__TASK TO COMPLETE__. Answer with a single number: how many lines in the listing below include "ring"?

====

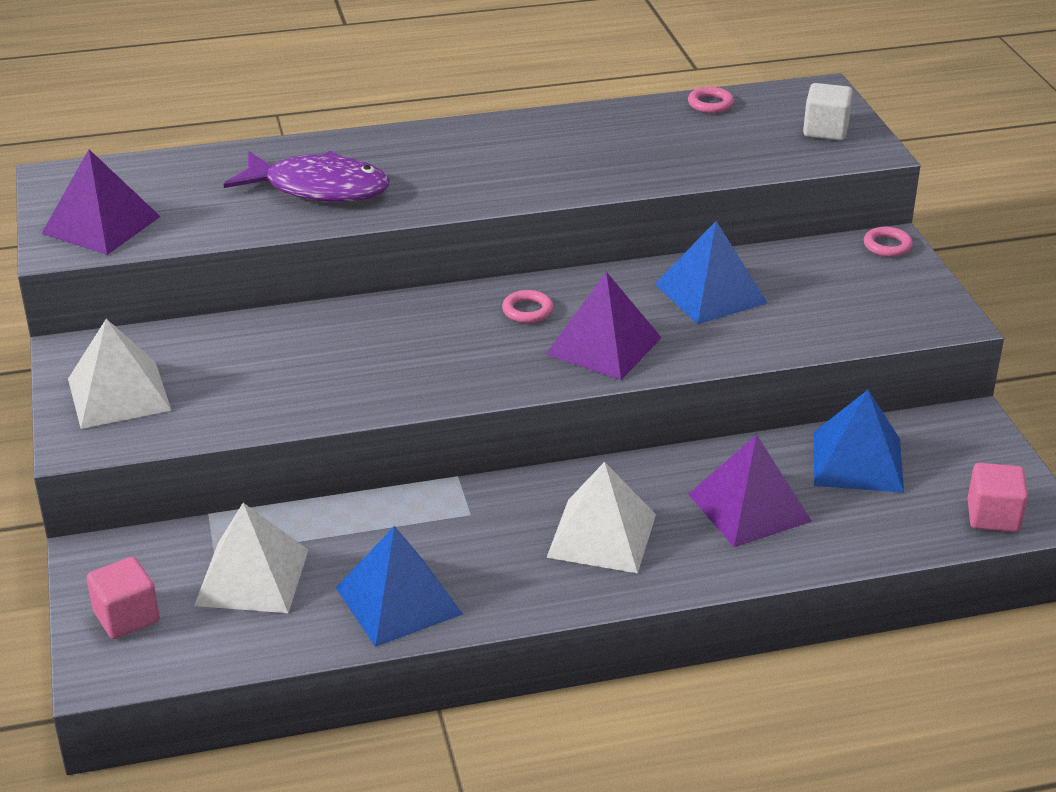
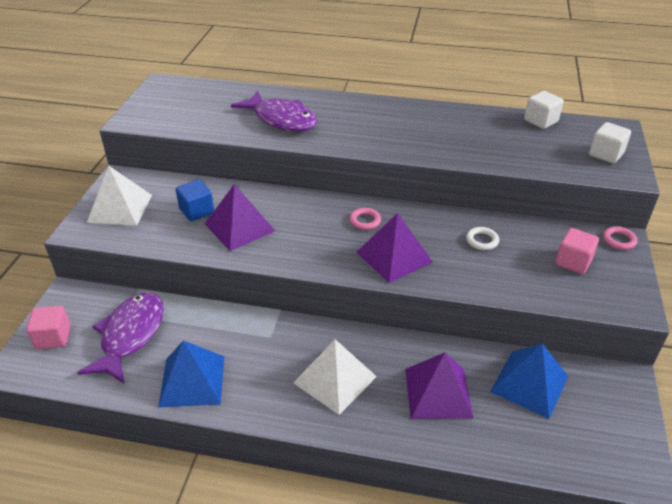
camera: 25 degrees right, 5 degrees up
purple pyramid [41,149,161,255] -> purple pyramid moved to [205,184,275,251]
white pyramid [194,503,309,613] -> purple fish [77,293,164,383]
blue pyramid [655,221,768,324] -> white ring [466,227,499,250]
pink ring [688,87,734,113] -> white cube [524,91,564,129]
pink cube [968,463,1028,532] -> pink cube moved to [555,228,599,274]
none -> blue cube [176,180,214,221]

====

__WRITTEN RESPONSE__. 2